▶ **Task directions**: Below is a listing; retype exactly the lines between the one containing "red spaceship 598,18,685,151" and the one containing "90 degrees counterclockwise", inclusive, minus the pictures.

### Material supplied ###

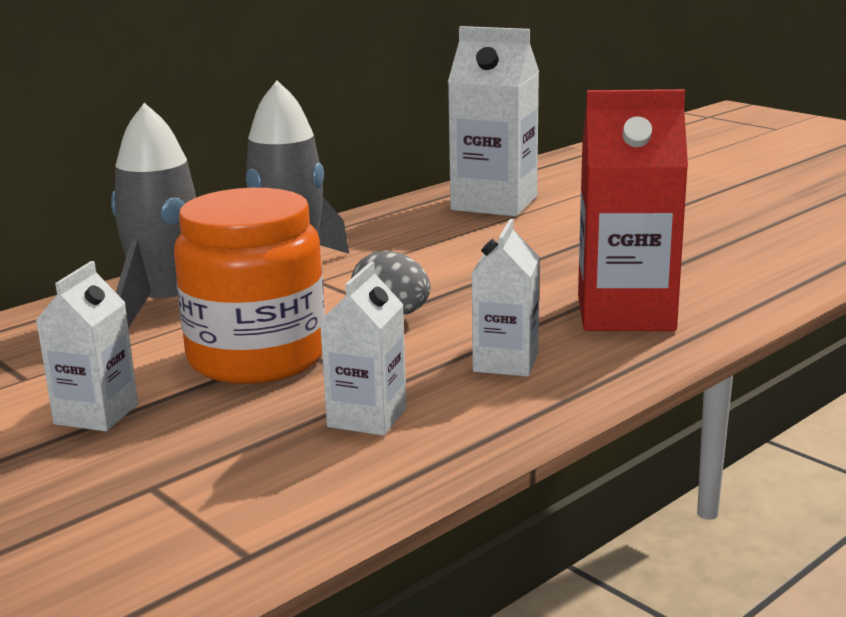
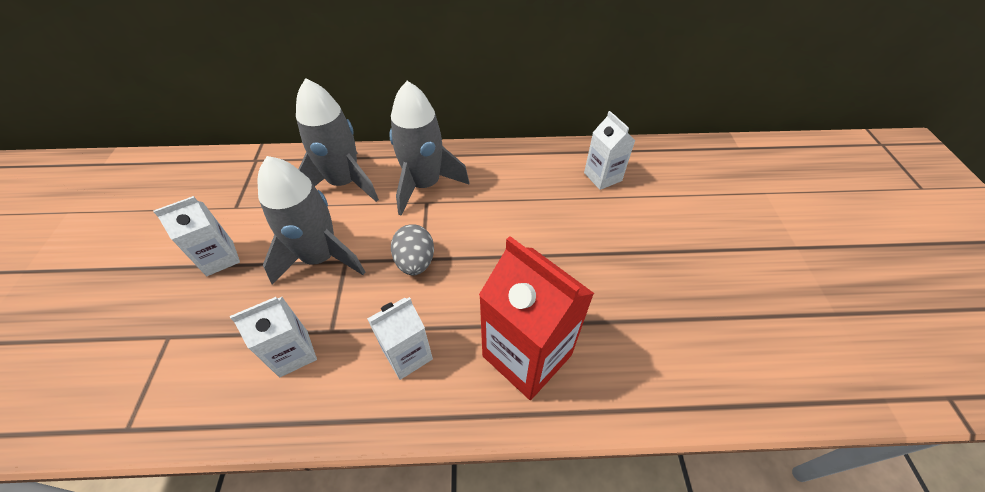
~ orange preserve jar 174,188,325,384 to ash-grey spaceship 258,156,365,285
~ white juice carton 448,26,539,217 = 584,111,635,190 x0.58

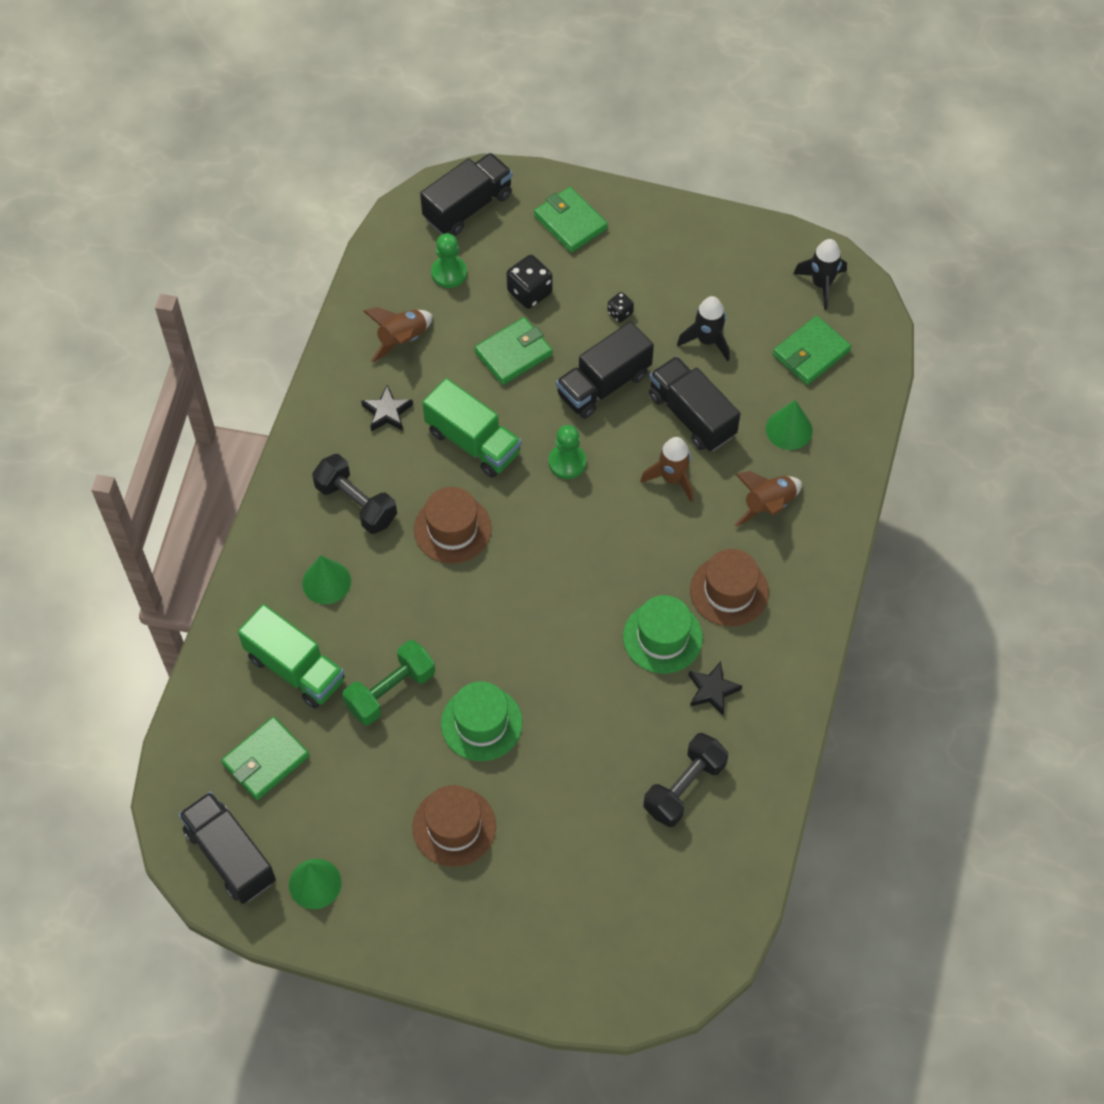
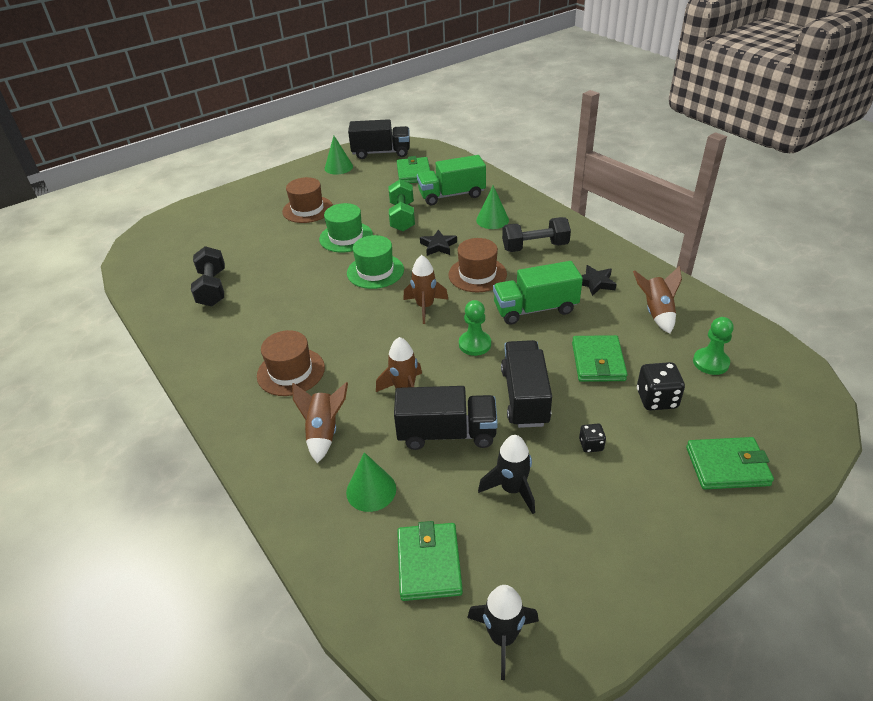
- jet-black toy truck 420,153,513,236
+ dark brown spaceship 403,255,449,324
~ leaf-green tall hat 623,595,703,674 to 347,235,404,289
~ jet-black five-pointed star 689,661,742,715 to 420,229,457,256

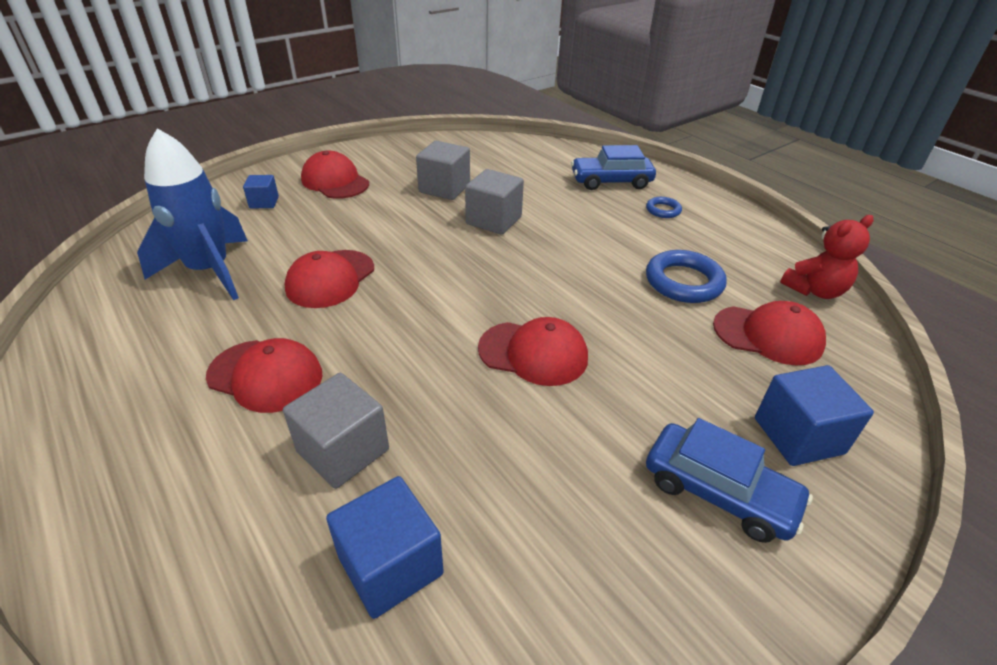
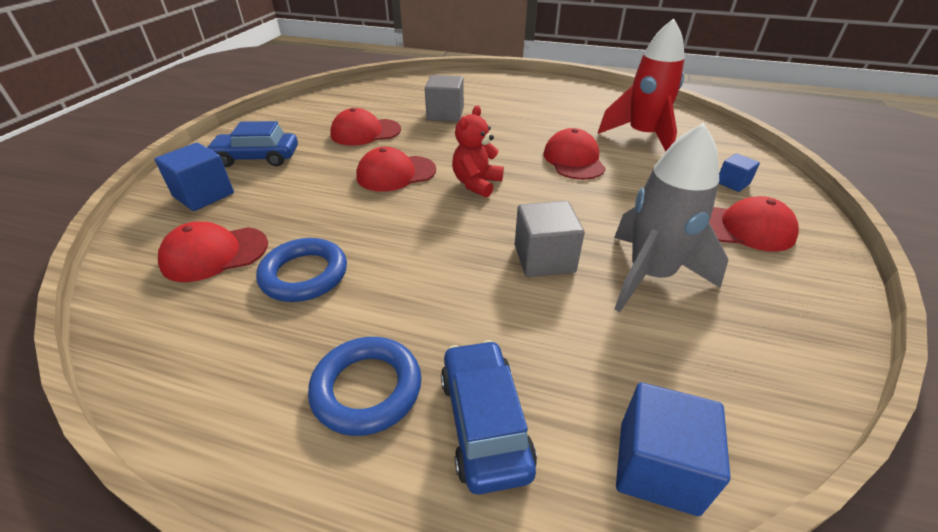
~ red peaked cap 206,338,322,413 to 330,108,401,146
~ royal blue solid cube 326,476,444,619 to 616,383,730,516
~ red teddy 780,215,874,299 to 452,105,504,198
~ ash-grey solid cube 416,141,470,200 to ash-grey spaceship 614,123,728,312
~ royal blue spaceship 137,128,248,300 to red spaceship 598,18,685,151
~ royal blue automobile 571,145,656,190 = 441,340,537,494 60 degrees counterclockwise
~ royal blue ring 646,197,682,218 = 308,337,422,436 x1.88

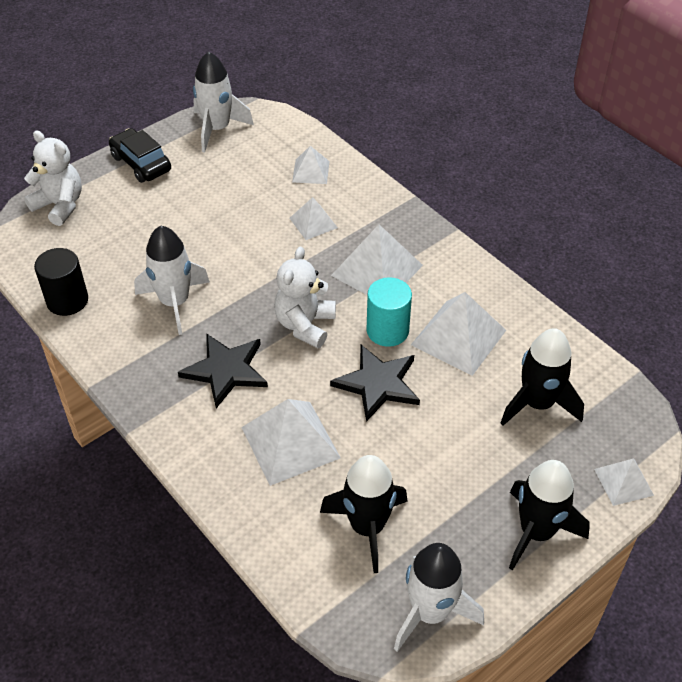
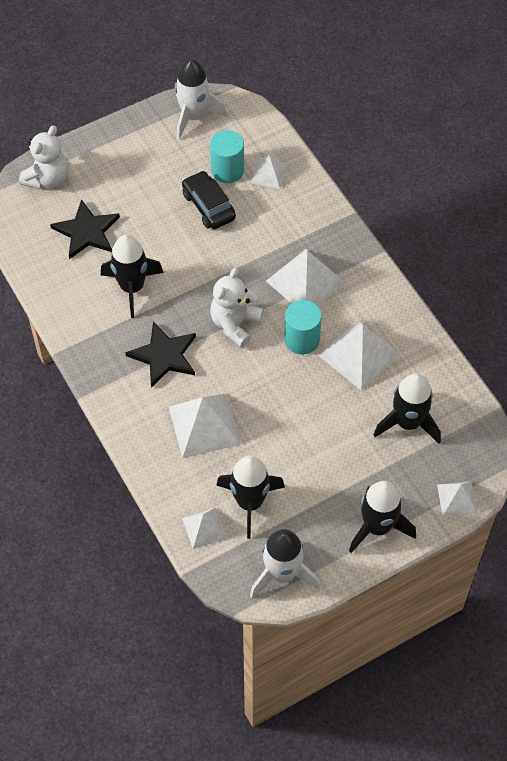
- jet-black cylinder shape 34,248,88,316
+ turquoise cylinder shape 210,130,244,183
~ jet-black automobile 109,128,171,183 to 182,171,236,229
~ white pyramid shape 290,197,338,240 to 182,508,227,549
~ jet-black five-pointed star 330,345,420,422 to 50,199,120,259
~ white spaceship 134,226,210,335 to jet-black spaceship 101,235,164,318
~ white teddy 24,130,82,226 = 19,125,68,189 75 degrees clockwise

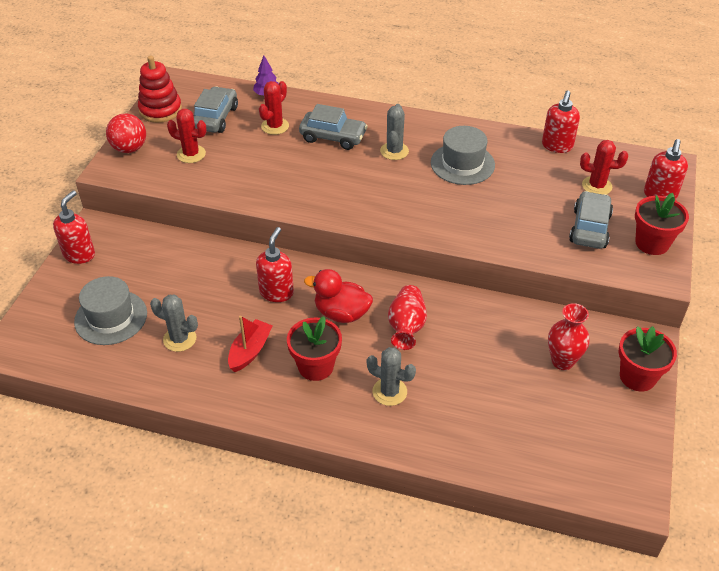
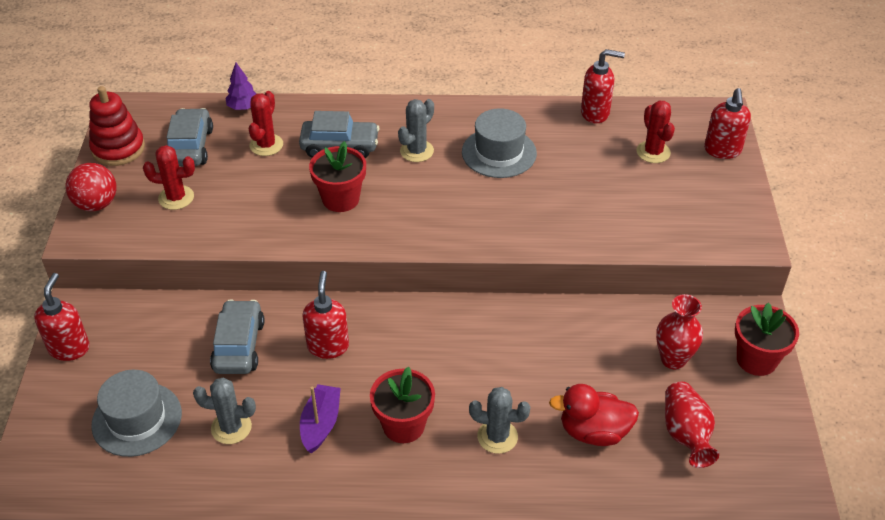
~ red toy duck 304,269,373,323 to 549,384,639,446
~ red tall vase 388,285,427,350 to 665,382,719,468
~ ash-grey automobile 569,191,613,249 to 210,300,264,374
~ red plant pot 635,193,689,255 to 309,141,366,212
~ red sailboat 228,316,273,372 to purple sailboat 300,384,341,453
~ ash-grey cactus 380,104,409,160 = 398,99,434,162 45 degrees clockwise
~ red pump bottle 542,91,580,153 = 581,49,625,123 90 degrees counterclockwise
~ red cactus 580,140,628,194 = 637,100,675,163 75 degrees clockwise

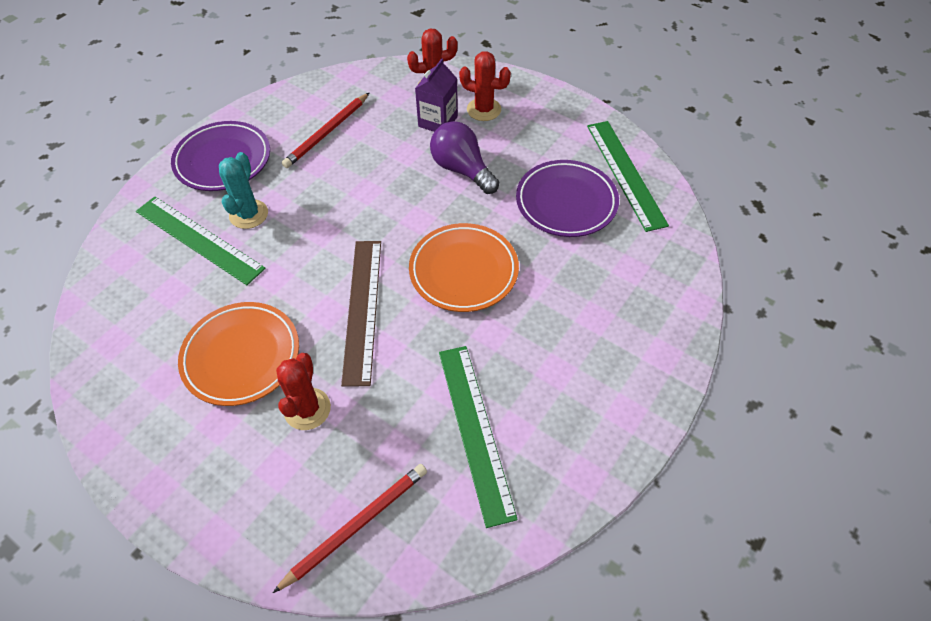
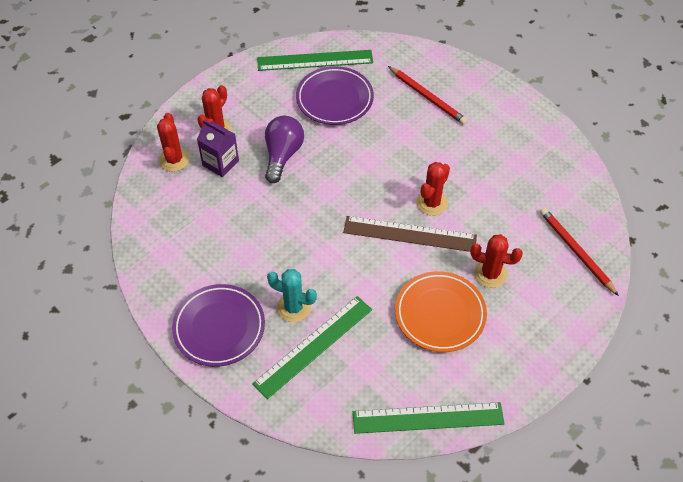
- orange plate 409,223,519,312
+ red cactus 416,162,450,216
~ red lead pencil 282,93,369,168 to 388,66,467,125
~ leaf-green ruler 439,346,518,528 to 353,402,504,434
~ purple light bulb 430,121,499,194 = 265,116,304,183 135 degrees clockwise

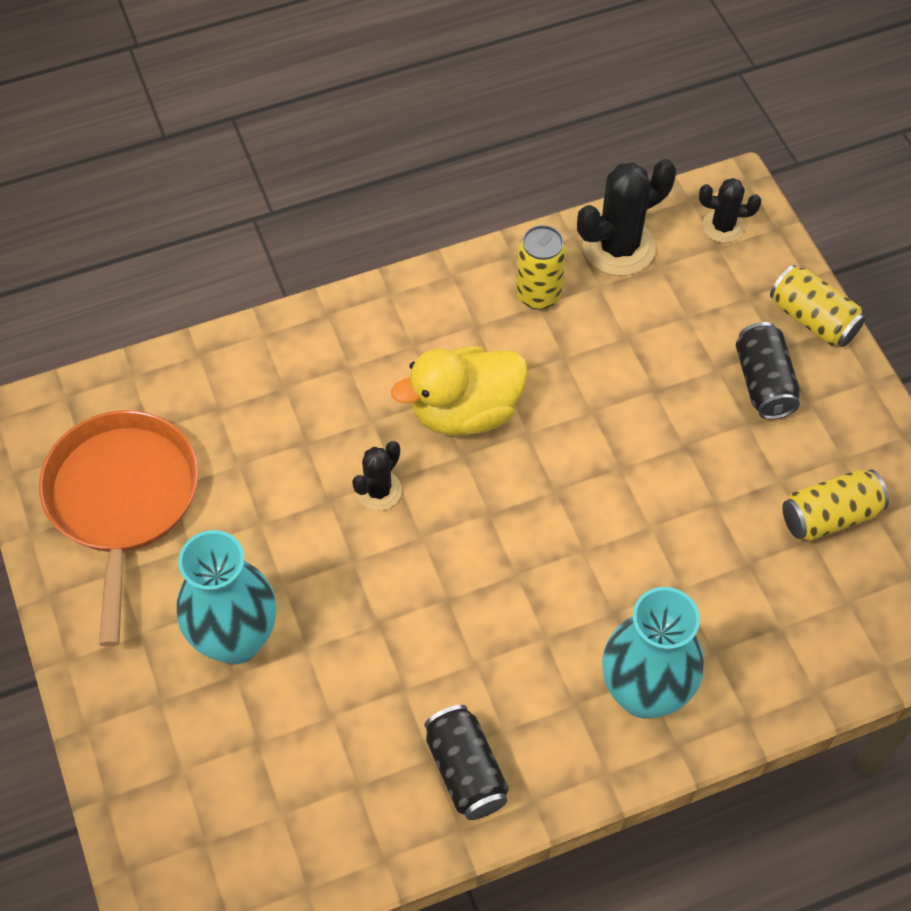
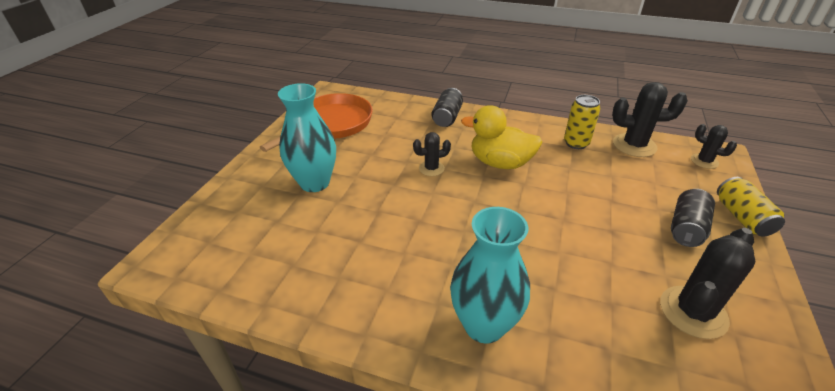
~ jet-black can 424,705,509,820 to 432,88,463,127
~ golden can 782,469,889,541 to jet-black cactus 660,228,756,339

###

▶ **Response to the exercise**:
~ royal blue spaceship 137,128,248,300 to red spaceship 598,18,685,151
~ royal blue automobile 571,145,656,190 = 441,340,537,494 60 degrees counterclockwise
~ royal blue ring 646,197,682,218 = 308,337,422,436 x1.88

- jet-black cylinder shape 34,248,88,316
+ turquoise cylinder shape 210,130,244,183
~ jet-black automobile 109,128,171,183 to 182,171,236,229
~ white pyramid shape 290,197,338,240 to 182,508,227,549
~ jet-black five-pointed star 330,345,420,422 to 50,199,120,259
~ white spaceship 134,226,210,335 to jet-black spaceship 101,235,164,318
~ white teddy 24,130,82,226 = 19,125,68,189 75 degrees clockwise

~ red toy duck 304,269,373,323 to 549,384,639,446
~ red tall vase 388,285,427,350 to 665,382,719,468
~ ash-grey automobile 569,191,613,249 to 210,300,264,374
~ red plant pot 635,193,689,255 to 309,141,366,212
~ red sailboat 228,316,273,372 to purple sailboat 300,384,341,453
~ ash-grey cactus 380,104,409,160 = 398,99,434,162 45 degrees clockwise
~ red pump bottle 542,91,580,153 = 581,49,625,123 90 degrees counterclockwise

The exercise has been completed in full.